Assignment:
From the line with "blue donut: 2 -> 0" through the line with "white headphones: 5 -> 2", repeat the entries verbatim, both end lines included, and add nothing.

Data section:
________________________________________
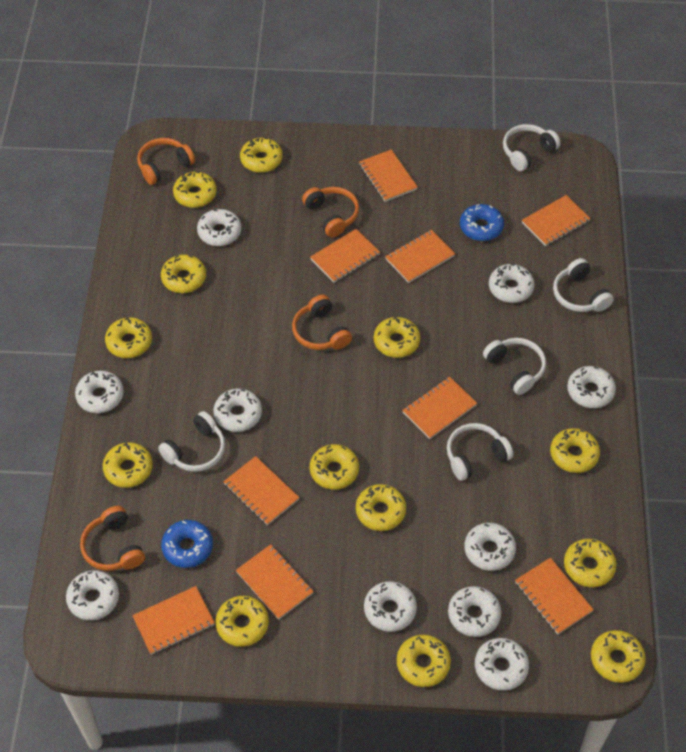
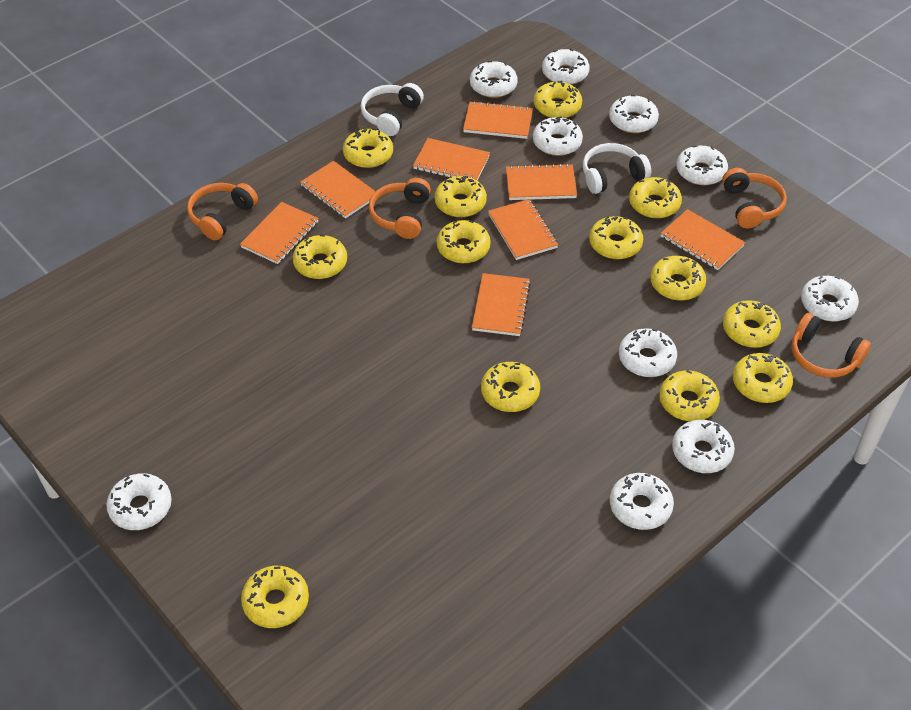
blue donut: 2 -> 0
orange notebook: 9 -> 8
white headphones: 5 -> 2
________________________________________
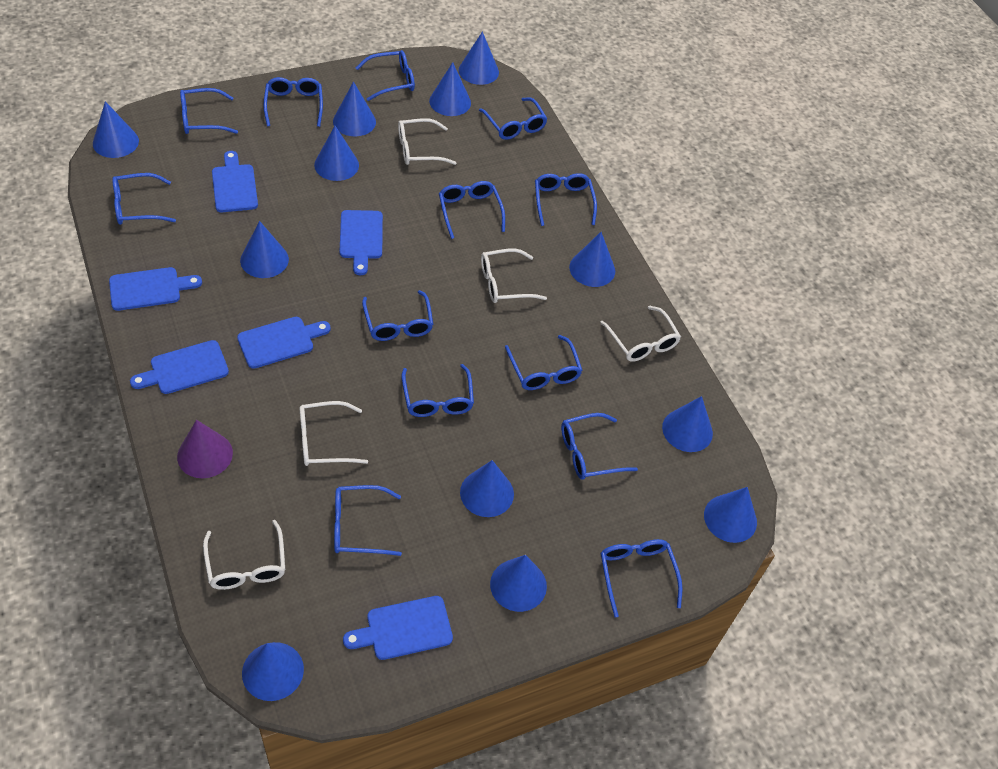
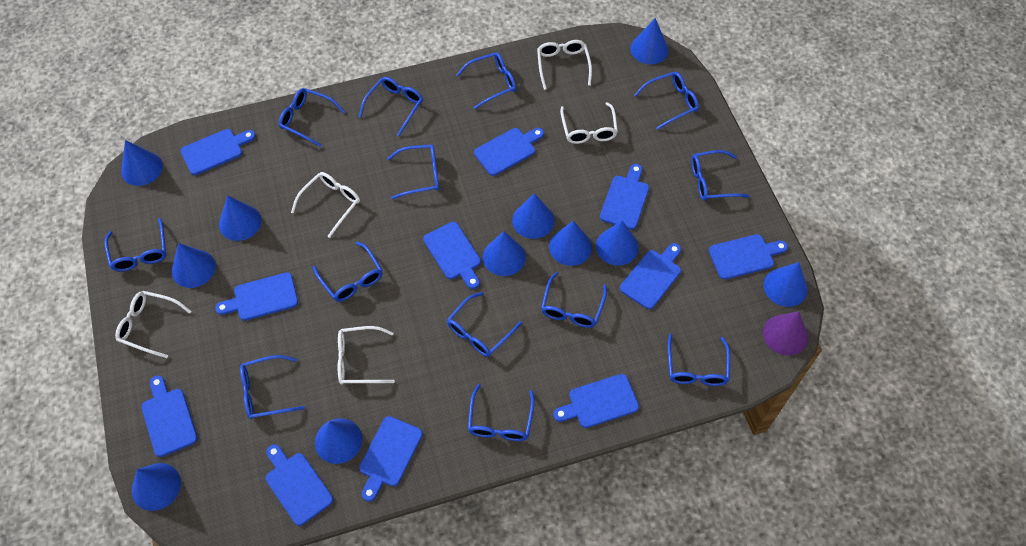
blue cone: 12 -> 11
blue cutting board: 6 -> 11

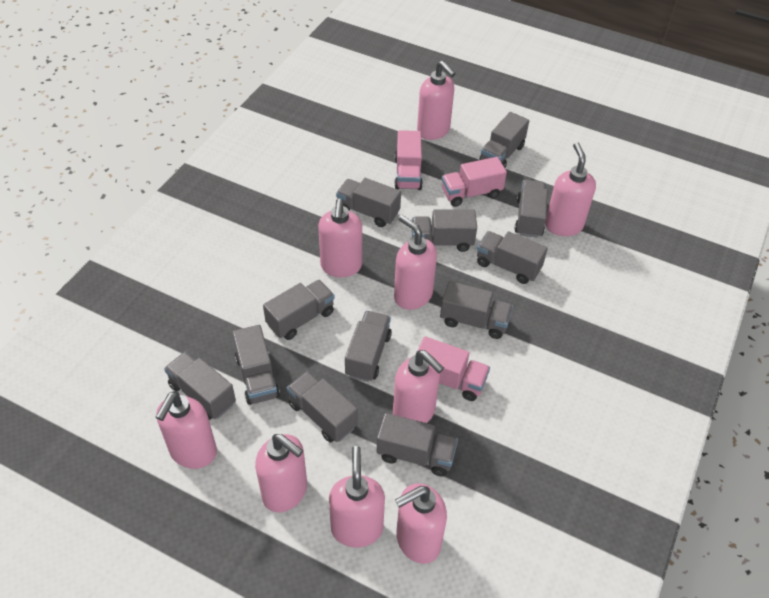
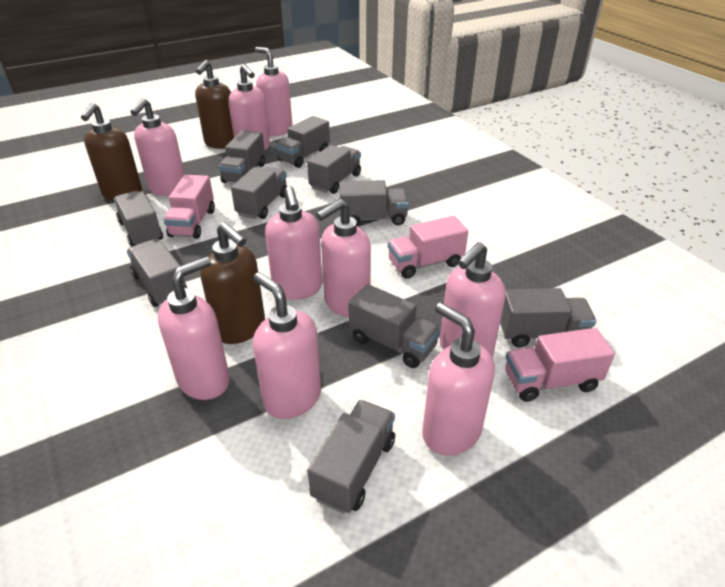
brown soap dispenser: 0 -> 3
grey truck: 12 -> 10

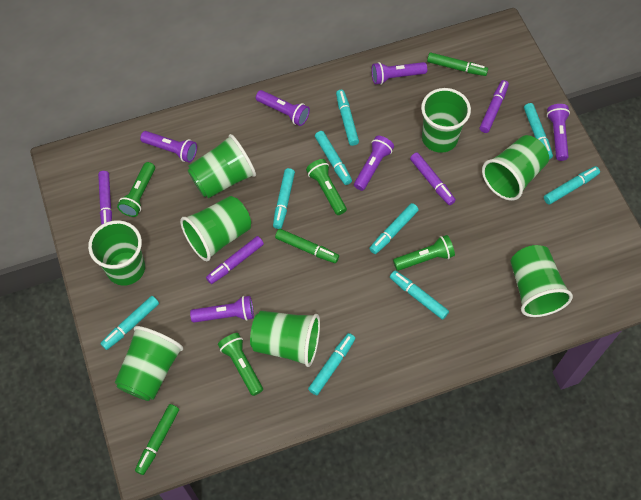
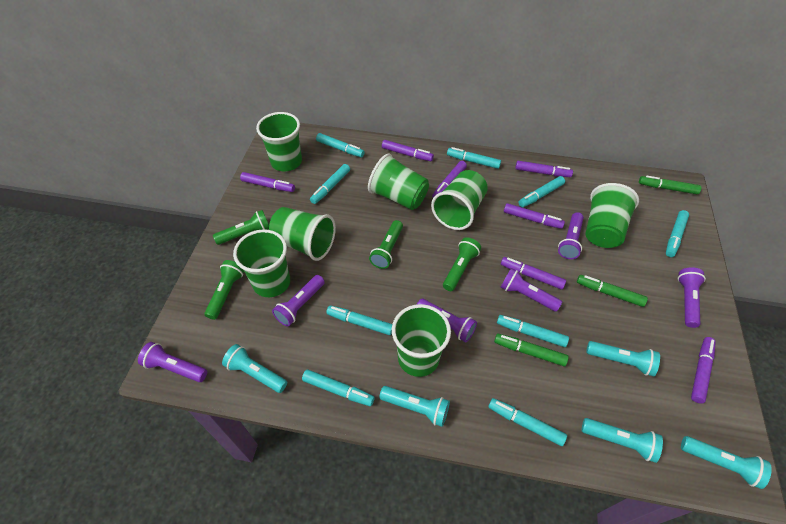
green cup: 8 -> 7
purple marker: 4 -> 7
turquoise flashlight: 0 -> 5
________________________________________
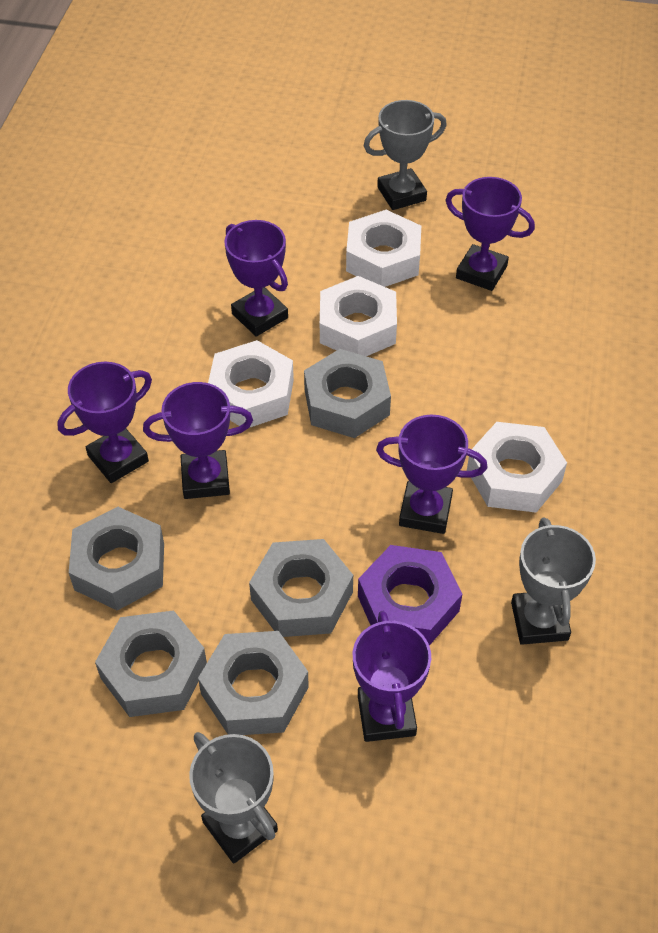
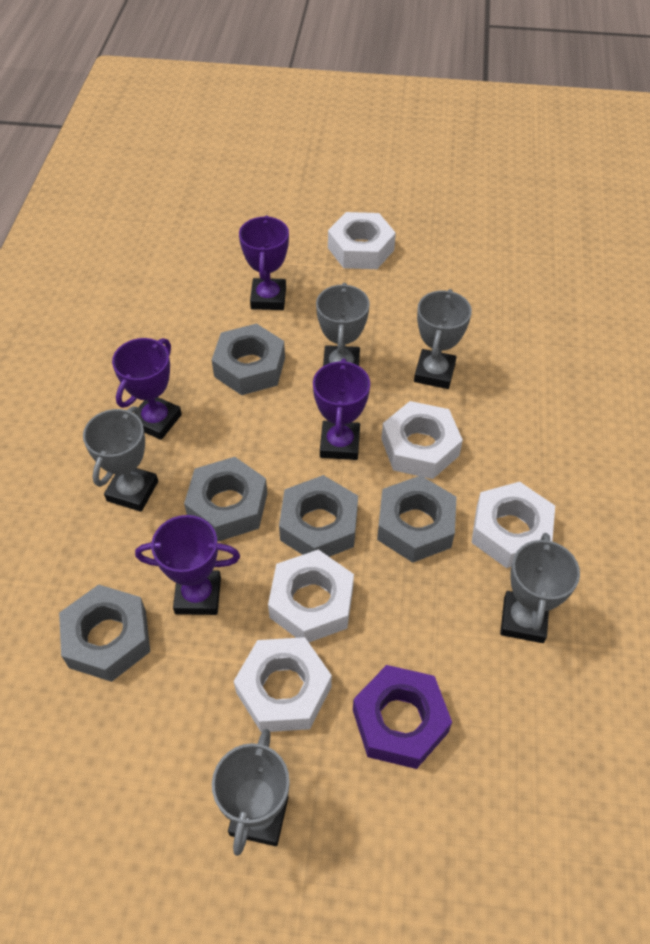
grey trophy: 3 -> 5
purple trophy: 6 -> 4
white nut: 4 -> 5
________________________________________
Reply:
blue donut: 2 -> 0
orange notebook: 9 -> 8
white headphones: 5 -> 2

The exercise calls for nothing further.